Brief -
Your answer must be the data repeated exactly, with no pictures in it.

_ _ _

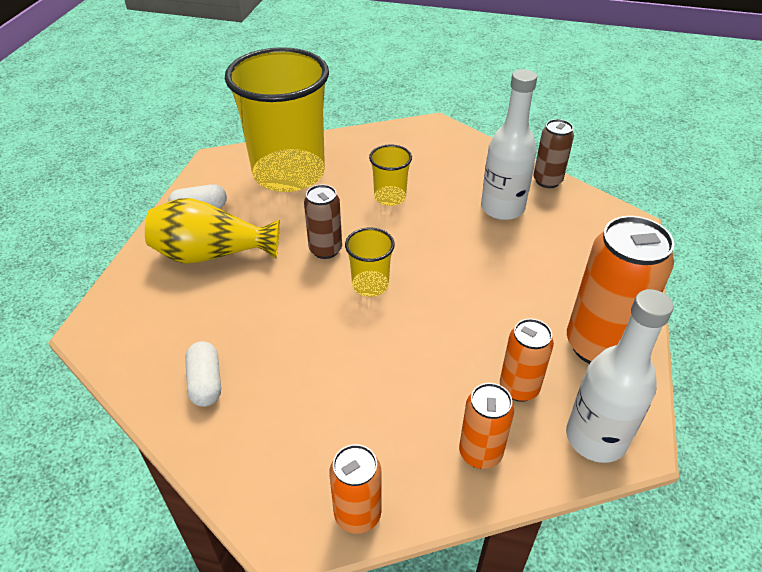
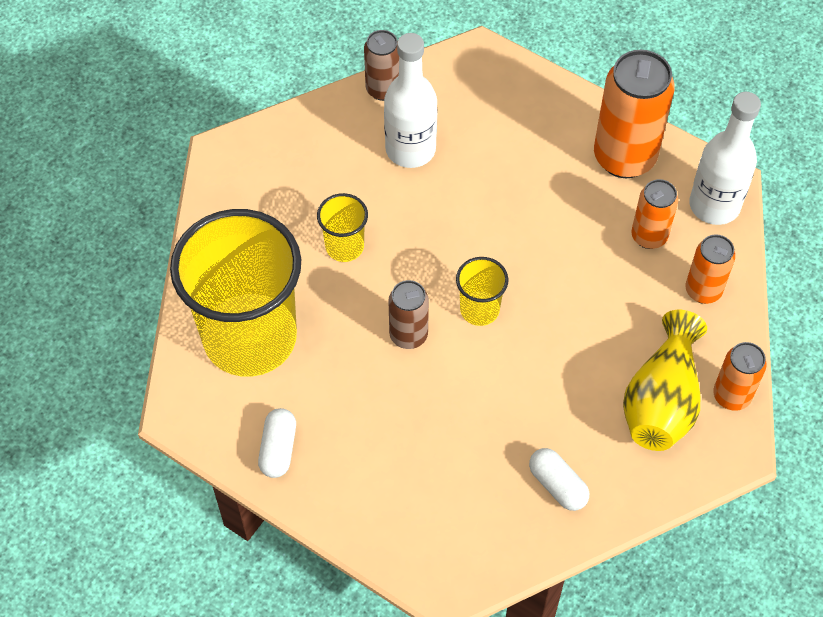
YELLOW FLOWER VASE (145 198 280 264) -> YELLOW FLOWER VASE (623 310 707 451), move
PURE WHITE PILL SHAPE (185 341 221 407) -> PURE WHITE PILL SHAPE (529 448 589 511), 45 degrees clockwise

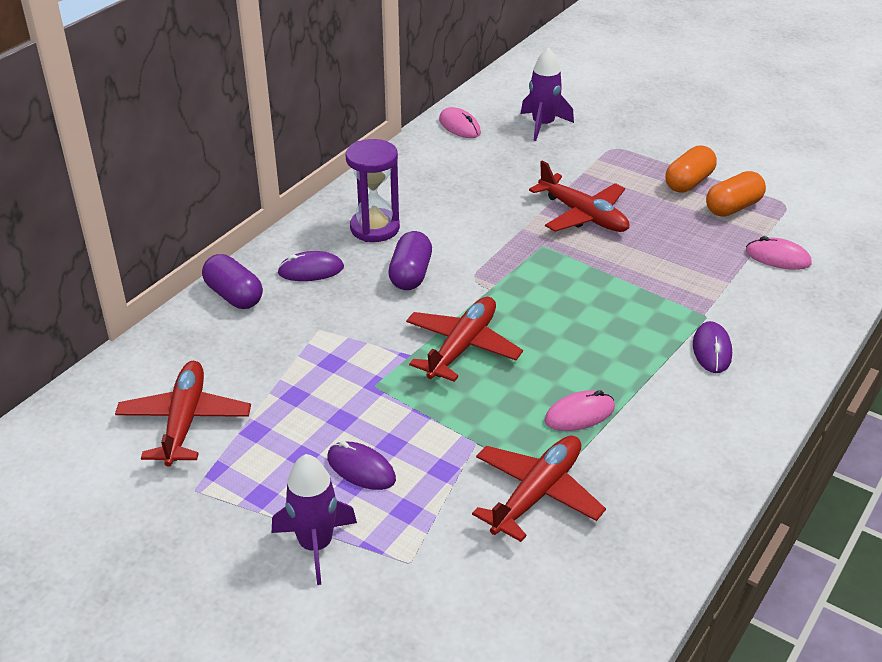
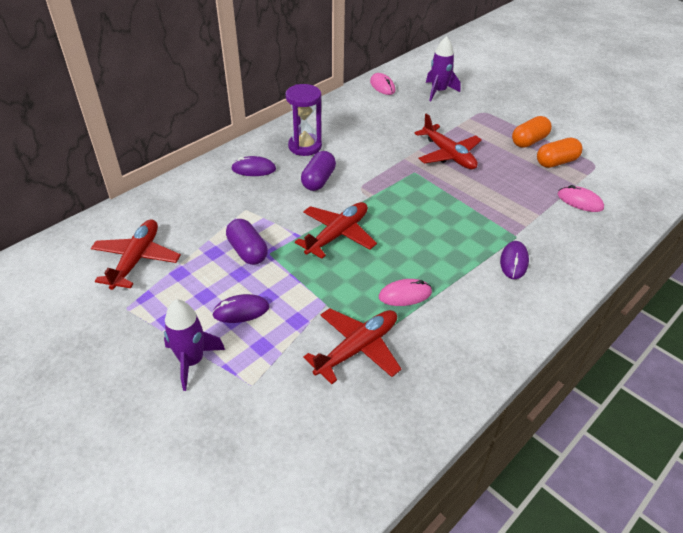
VIOLET PILL SHAPE (202 254 263 309) -> VIOLET PILL SHAPE (226 219 268 265), move
VIOLET PC MOUSE (327 441 396 490) -> VIOLET PC MOUSE (212 294 269 323), 60 degrees counterclockwise

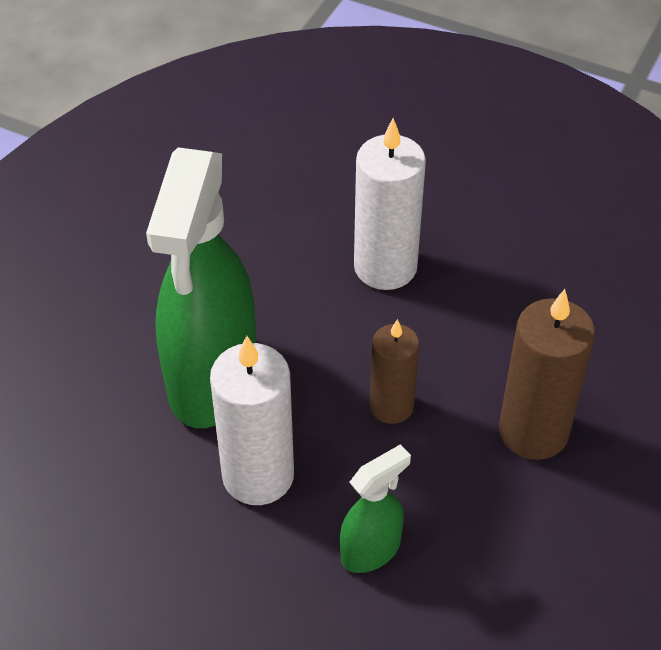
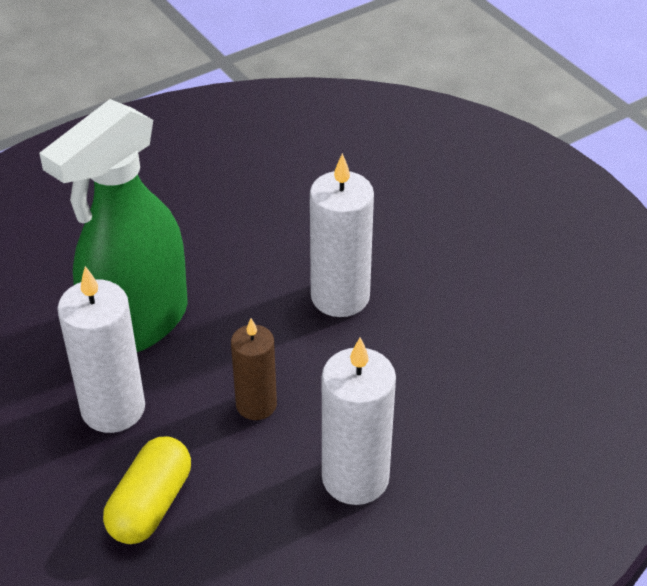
LEAF-GREEN SPRAYER (340 444 411 573) -> YELLOW PILL SHAPE (103 437 191 544)
DARK BROWN WAX CANDLE (499 289 595 460) -> PURE WHITE WAX CANDLE (322 337 396 505)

_ _ _

Your response -
YELLOW FLOWER VASE (145 198 280 264) -> YELLOW FLOWER VASE (623 310 707 451), move
PURE WHITE PILL SHAPE (185 341 221 407) -> PURE WHITE PILL SHAPE (529 448 589 511), 45 degrees clockwise

VIOLET PILL SHAPE (202 254 263 309) -> VIOLET PILL SHAPE (226 219 268 265), move
VIOLET PC MOUSE (327 441 396 490) -> VIOLET PC MOUSE (212 294 269 323), 60 degrees counterclockwise

LEAF-GREEN SPRAYER (340 444 411 573) -> YELLOW PILL SHAPE (103 437 191 544)
DARK BROWN WAX CANDLE (499 289 595 460) -> PURE WHITE WAX CANDLE (322 337 396 505)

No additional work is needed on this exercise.